◆ Data items ◆
== Segment start ==

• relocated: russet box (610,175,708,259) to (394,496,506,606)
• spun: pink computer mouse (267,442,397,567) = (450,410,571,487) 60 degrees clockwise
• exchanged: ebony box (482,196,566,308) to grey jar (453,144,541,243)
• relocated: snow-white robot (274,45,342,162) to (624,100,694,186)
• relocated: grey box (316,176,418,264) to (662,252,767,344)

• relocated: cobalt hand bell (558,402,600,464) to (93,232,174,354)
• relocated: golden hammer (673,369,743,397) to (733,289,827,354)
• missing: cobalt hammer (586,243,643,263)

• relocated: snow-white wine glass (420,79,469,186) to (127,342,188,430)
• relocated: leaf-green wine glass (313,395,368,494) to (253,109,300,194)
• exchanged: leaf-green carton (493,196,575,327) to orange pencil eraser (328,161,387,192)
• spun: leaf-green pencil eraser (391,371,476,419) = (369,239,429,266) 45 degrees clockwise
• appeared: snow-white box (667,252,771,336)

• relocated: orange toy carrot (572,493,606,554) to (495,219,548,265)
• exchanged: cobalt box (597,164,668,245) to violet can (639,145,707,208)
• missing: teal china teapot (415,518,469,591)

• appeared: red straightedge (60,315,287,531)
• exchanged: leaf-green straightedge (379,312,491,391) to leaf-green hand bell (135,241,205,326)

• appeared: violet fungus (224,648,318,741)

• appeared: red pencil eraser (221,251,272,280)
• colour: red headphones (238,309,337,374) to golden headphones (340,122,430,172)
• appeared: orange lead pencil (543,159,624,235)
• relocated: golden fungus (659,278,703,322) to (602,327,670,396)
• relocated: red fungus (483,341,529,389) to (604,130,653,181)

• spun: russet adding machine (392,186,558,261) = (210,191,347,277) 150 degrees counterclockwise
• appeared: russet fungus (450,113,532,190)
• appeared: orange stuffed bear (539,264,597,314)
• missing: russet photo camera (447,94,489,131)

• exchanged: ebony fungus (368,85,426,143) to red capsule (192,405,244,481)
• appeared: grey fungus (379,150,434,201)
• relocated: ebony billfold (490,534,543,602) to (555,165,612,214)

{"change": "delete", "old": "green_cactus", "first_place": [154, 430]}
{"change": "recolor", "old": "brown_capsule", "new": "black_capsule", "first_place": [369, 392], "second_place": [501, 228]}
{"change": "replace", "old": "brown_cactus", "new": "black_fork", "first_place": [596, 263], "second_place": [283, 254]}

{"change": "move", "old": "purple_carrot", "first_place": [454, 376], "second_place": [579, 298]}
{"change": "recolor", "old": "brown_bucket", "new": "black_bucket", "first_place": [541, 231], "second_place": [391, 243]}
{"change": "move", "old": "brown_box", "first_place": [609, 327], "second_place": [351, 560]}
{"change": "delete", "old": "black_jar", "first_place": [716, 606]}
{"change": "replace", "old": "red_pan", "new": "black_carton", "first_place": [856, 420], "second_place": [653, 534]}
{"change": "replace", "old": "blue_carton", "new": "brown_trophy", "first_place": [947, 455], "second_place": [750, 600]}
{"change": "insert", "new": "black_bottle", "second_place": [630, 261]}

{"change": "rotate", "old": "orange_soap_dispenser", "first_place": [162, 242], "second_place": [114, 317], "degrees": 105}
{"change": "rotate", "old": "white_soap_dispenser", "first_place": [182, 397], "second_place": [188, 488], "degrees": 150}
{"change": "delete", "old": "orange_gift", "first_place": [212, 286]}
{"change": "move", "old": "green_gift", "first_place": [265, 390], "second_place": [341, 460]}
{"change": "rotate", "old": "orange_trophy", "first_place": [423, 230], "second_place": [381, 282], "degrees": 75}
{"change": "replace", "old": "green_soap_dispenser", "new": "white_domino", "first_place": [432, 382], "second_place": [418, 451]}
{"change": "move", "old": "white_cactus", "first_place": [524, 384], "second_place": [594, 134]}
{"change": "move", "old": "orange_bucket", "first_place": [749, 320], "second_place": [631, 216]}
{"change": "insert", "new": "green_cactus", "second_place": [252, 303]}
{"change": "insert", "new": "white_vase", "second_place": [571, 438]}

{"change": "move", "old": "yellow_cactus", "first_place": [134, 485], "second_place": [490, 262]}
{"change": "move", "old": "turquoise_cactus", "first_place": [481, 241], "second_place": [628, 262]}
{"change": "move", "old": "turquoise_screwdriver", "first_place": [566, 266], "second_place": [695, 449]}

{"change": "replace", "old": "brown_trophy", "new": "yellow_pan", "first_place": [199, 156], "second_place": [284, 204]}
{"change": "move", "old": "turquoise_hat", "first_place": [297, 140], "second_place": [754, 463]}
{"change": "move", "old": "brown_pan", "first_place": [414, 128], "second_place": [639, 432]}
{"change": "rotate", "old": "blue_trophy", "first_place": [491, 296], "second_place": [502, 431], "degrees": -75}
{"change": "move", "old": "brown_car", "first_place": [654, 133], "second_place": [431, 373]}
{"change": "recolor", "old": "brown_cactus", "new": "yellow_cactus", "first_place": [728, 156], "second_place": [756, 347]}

== Segment end ==

◆ Aim of the exercise ◆
Out of the entries above, write out only the lines between the line holding "grey jar (453,144,541,243)" and the line holding "(274,45,342,162) to (624,100,694,186)", inclusive, each exactly as given.

◆ Answer for the task ◆
• exchanged: ebony box (482,196,566,308) to grey jar (453,144,541,243)
• relocated: snow-white robot (274,45,342,162) to (624,100,694,186)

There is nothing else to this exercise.